> What is expected:
Copy out every one of the records below word for word, leaving the pictures out of your answer.

(Scene-based spatial questions)
---+---
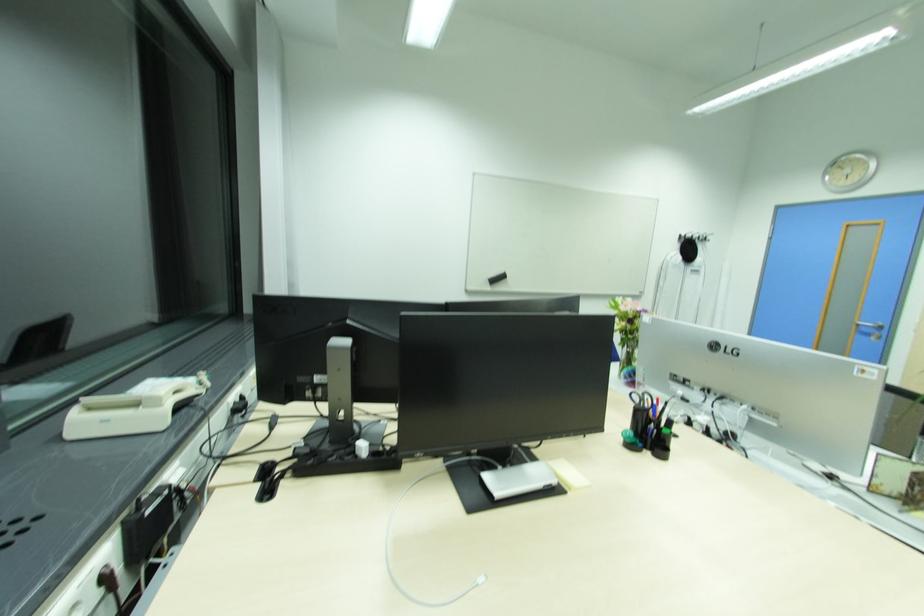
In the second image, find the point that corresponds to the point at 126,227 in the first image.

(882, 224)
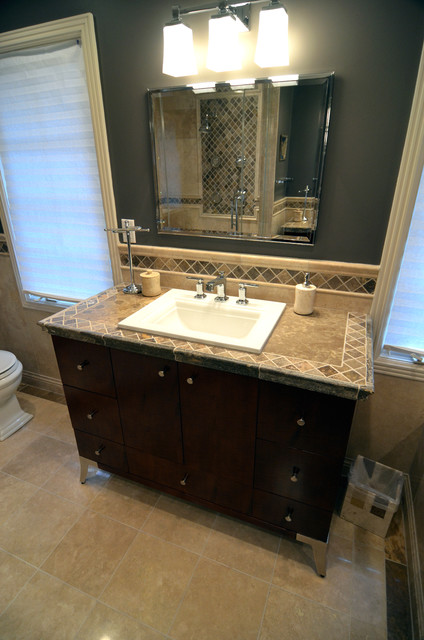
The height and width of the screenshot is (640, 424). I want to click on countertop, so click(x=100, y=310).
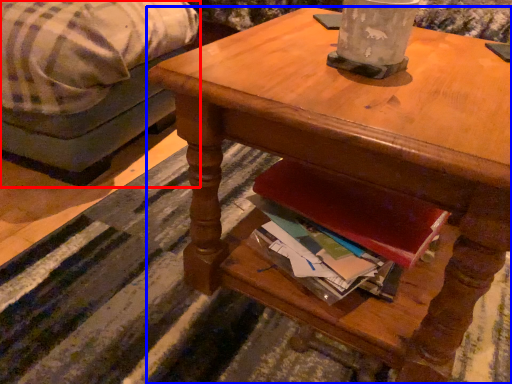
Question: Which object is further to the camera taking this photo, studio couch (highlighted by a red box) or desk (highlighted by a blue box)?

Choices:
 (A) studio couch
 (B) desk

Answer: (A)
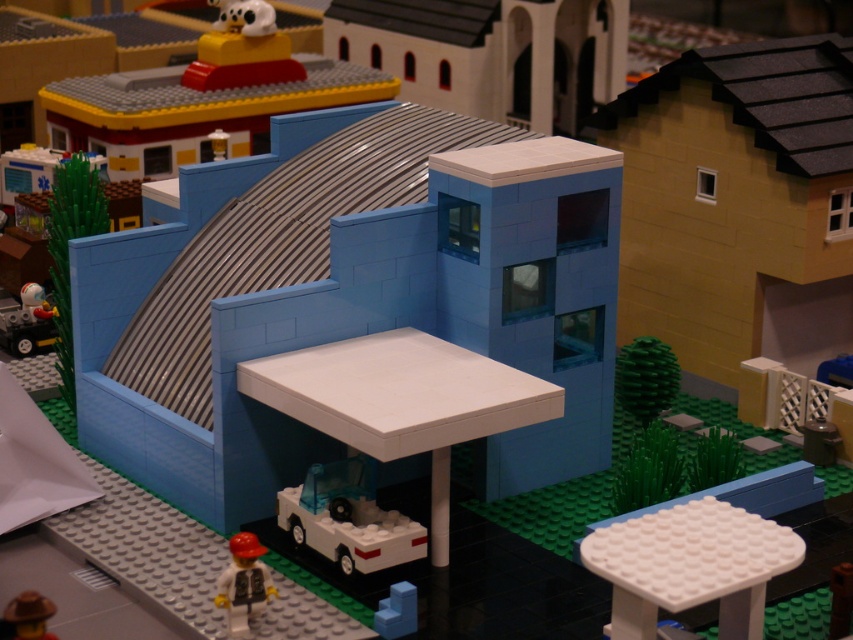
You are trying to decide whether the transparent plastic car at lower center can fit through a narrow doorway that is the same width as the brown matte hat at lower left. Based on their sizes, can the car pass through the doorway?

The transparent plastic car at lower center is wider than the brown matte hat at lower left. Since the doorway is as wide as the hat, the car cannot pass through the doorway.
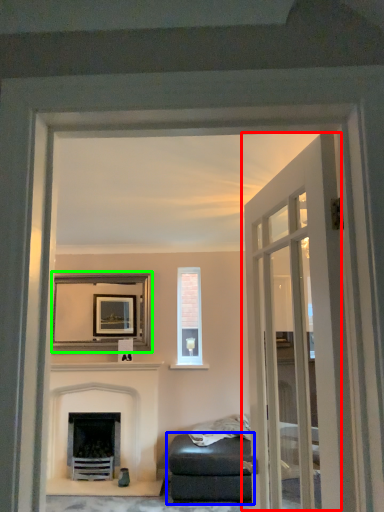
---+---
> Exercise solution:
In the second image, find the point that corresponds to the point at 126,227 in the first image.

(882, 224)
The height and width of the screenshot is (640, 424). I want to click on countertop, so click(x=100, y=310).
Question: Which object is further to the camera taking this photo, studio couch (highlighted by a red box) or desk (highlighted by a blue box)?

Choices:
 (A) studio couch
 (B) desk

Answer: (A)
You are trying to decide whether the transparent plastic car at lower center can fit through a narrow doorway that is the same width as the brown matte hat at lower left. Based on their sizes, can the car pass through the doorway?

The transparent plastic car at lower center is wider than the brown matte hat at lower left. Since the doorway is as wide as the hat, the car cannot pass through the doorway.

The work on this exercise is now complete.